:: REQUIREMENT ::
Filter the listing below, please, and copy only the lines with the word "yellow".

▶

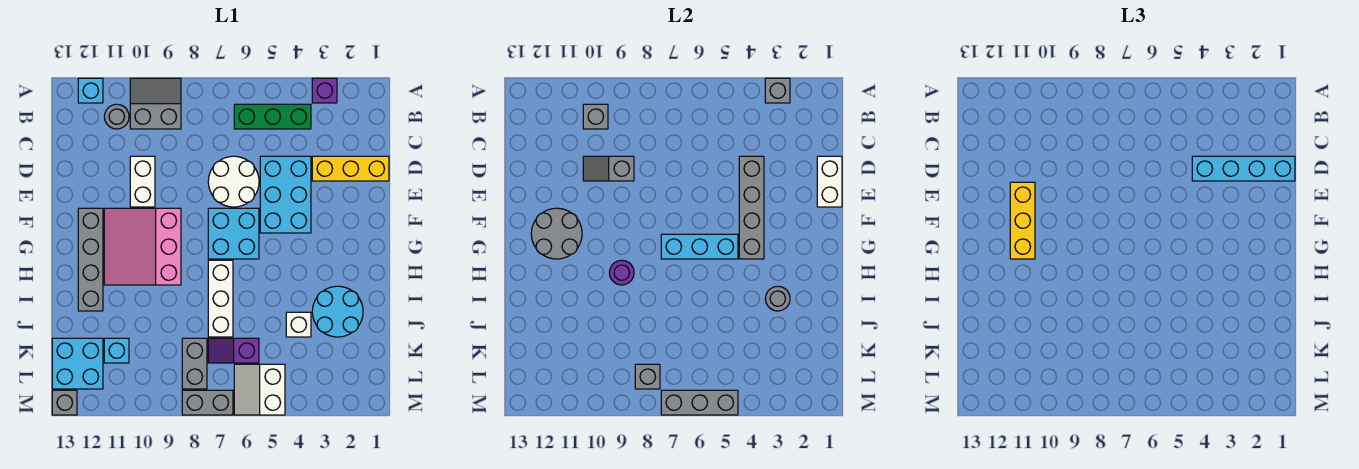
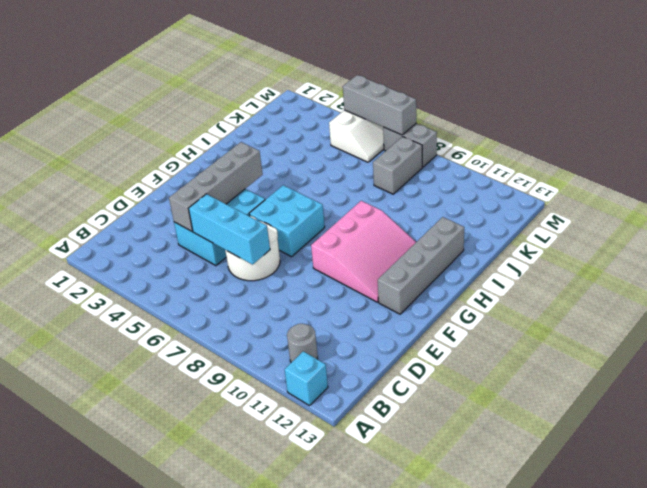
cyan brick D5:D7 level 2 -> cyan brick G5:G7 level 2
none -> purple brick A3 level 1
none -> grey slope A9:B10 level 1 top B
none -> green brick B4:B6 level 1
none -> yellow brick D1:D3 level 1

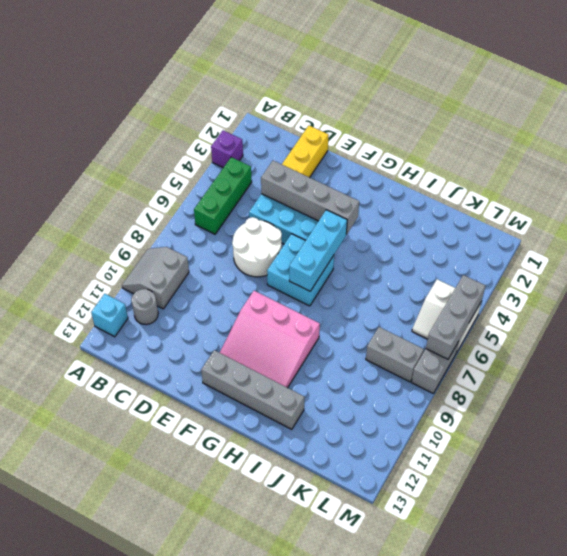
none -> white brick D10:E10 level 1
none -> white brick H7:J7 level 1
none -> cyan round brick I2:J3 level 1
none -> white brick J4 level 1

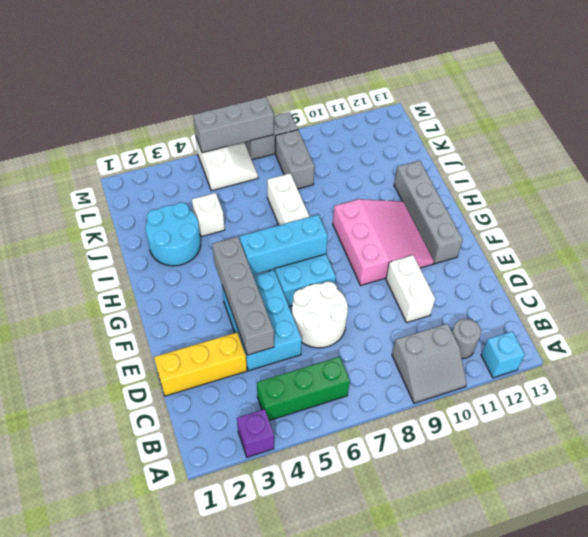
none -> purple slope K6:K7 level 1 top 6
none -> cyan brick K11 level 1
none -> cyan brick K12:L13 level 1
none -> grey brick M13 level 1

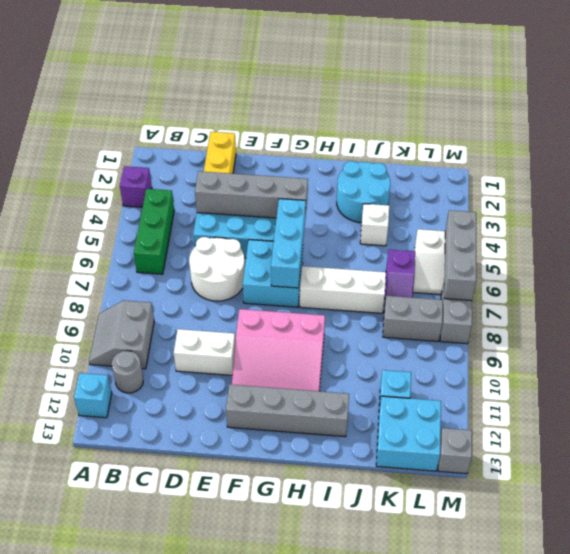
none -> grey brick A3 level 2
none -> grey brick B10 level 2
none -> white brick D1:E1 level 2
none -> grey slope D9:D10 level 2 top 9

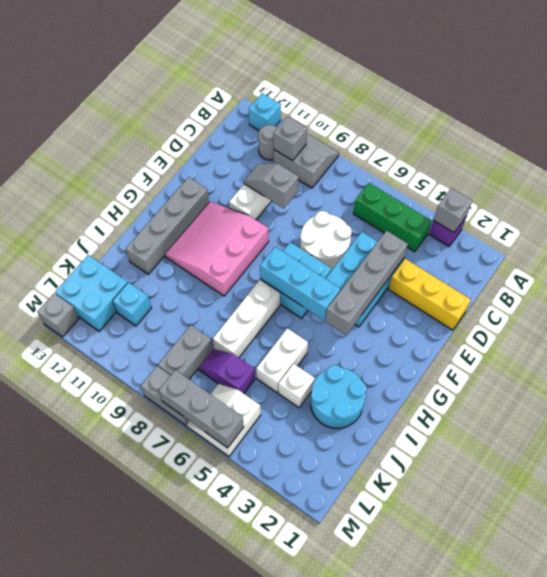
white brick I5:J5 level 1 -> white brick D1:E1 level 2
none -> grey round brick F11:G12 level 2
none -> purple round brick H9 level 2
none -> grey round brick I3 level 2
none -> grey brick L8 level 2

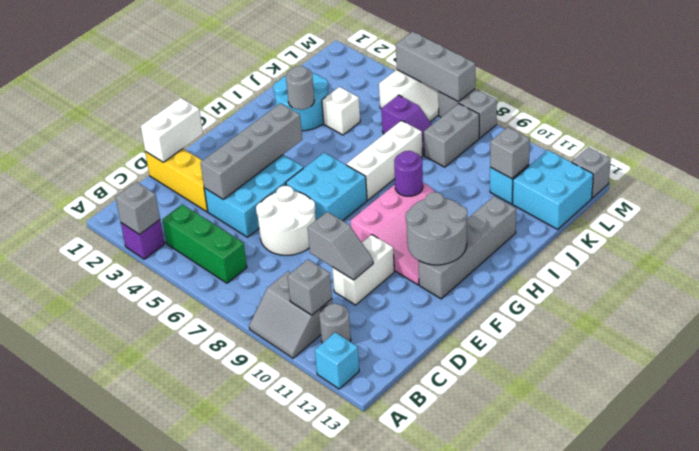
grey brick K11 level 2 -> grey brick L8 level 2
none -> cyan brick G5:G7 level 2
none -> cyan brick D1:D4 level 3
none -> yellow brick E11:G11 level 3

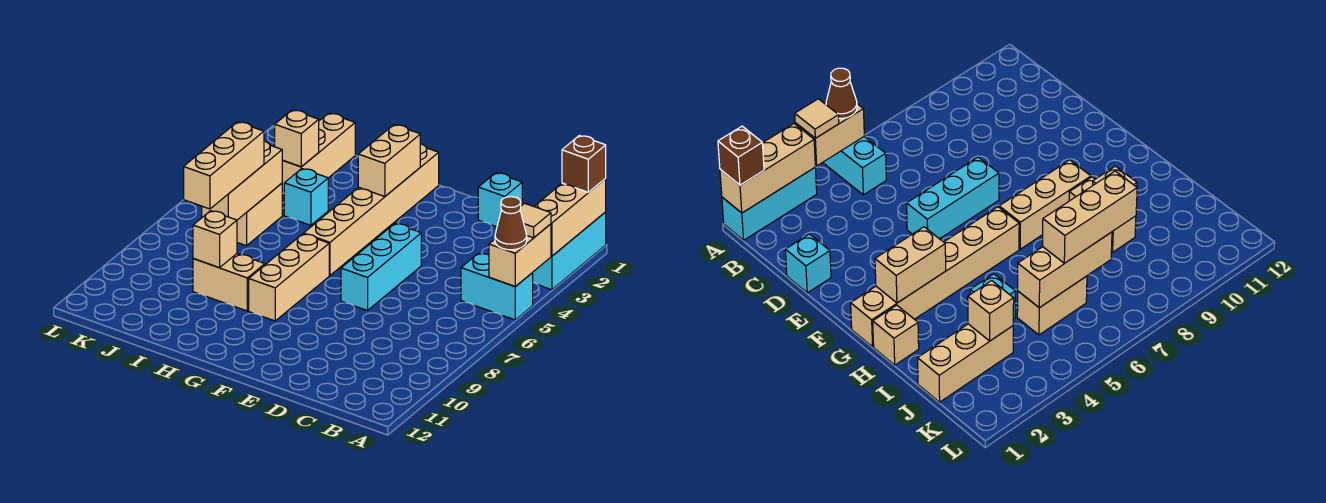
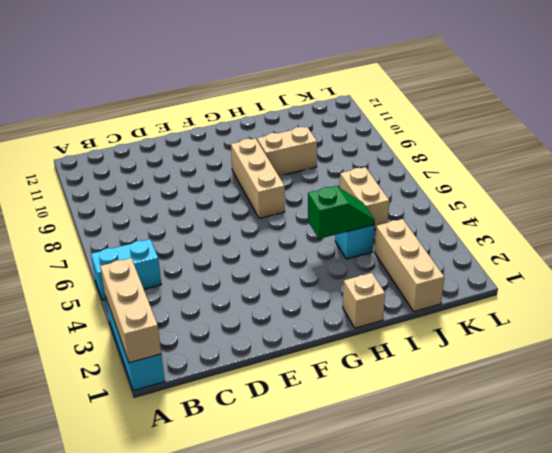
green slope H4:I4 level 2 top H -> none
none -> cyan brick D1 level 1
none -> cyan brick E5:E7 level 1
none -> tan brick G1:G6 level 1

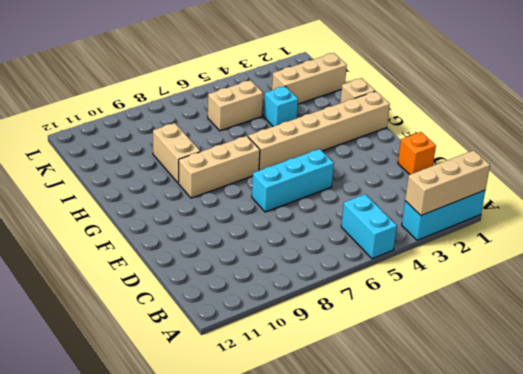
orange brick D1 level 1 -> cyan brick D1 level 1
none -> tan brick A4:A5 level 2
none -> tan brick G2:G3 level 2
none -> tan brick I9 level 2

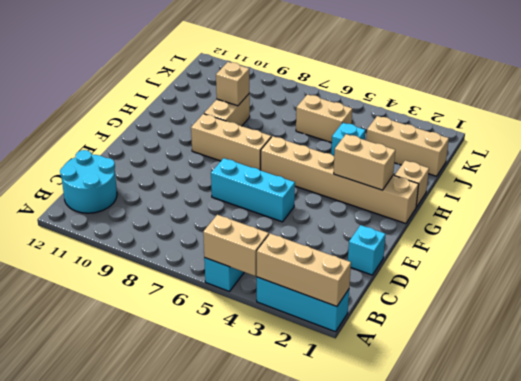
cyan round brick B11:C12 level 1 -> none
none -> tan brick J3 level 2
none -> tan brick J5:J7 level 2
none -> brown brick A1 level 3

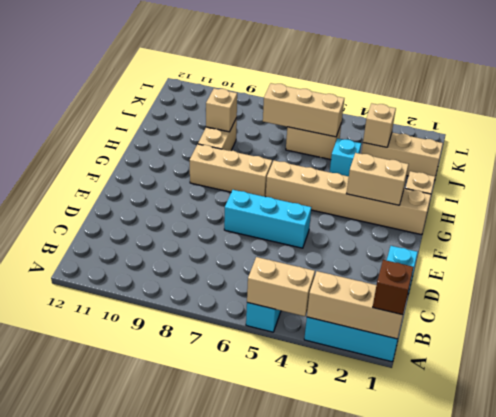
none -> tan tile A4 level 3
none -> brown cone A5 level 3
none -> tan brick J6:J8 level 3

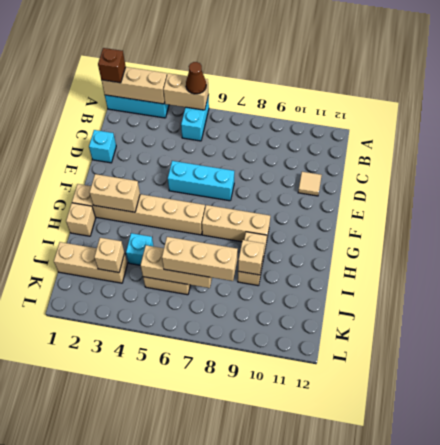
tan tile D11 level 1 -> tan tile A4 level 3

◀

:: SOLUTION FOR THIS PROBLEM ::
none -> yellow brick D1:D3 level 1
none -> yellow brick E11:G11 level 3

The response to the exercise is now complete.